# Source material:
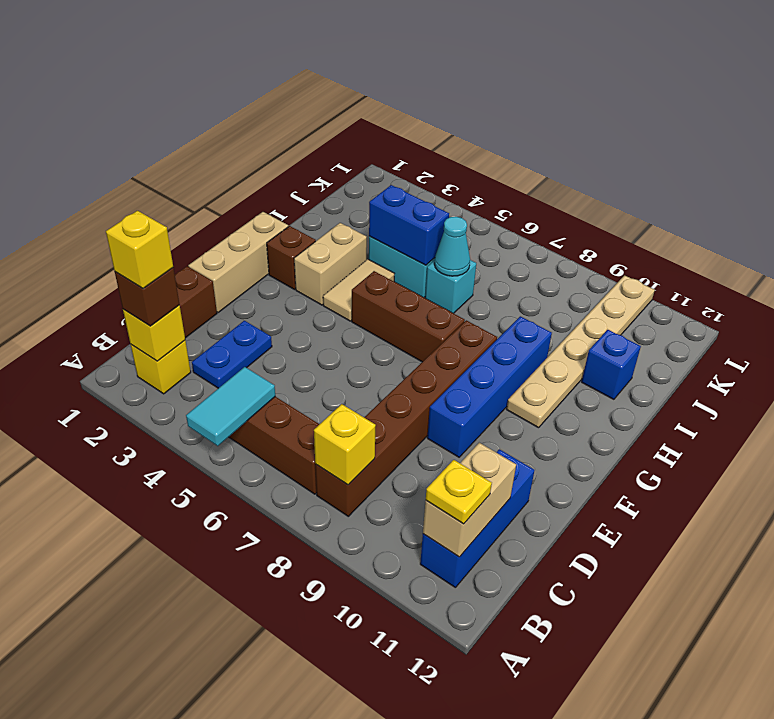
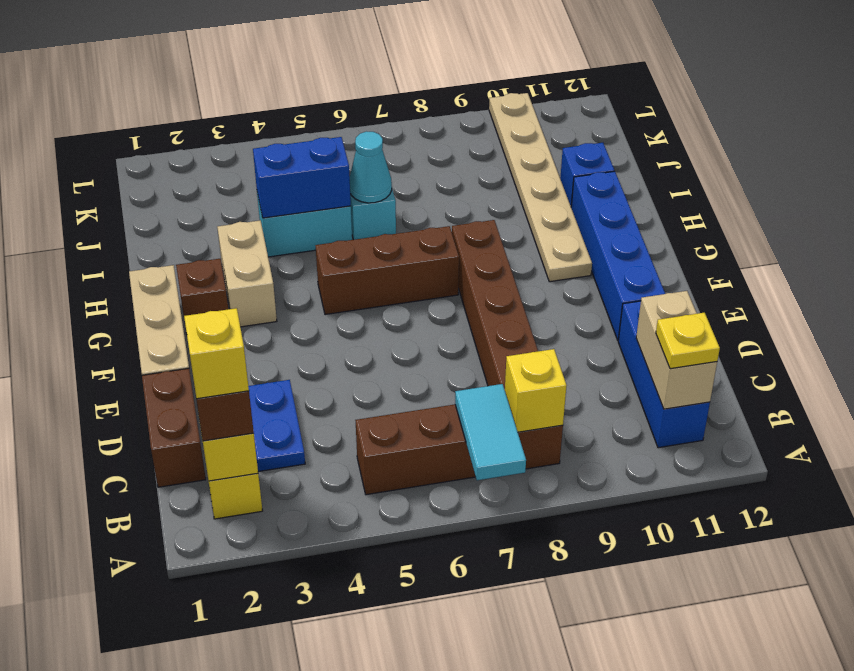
cyan tile A5:B5 level 2 -> cyan tile A7:B7 level 2
blue brick E9:H9 level 1 -> blue brick E11:H11 level 1
tan tile G4:H4 level 1 -> none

# Work task:
What this calls for is the material above set down exactly, pictures excluded.

# Expected output:
cyan tile A5:B5 level 2 -> cyan tile A7:B7 level 2
blue brick E9:H9 level 1 -> blue brick E11:H11 level 1
tan tile G4:H4 level 1 -> none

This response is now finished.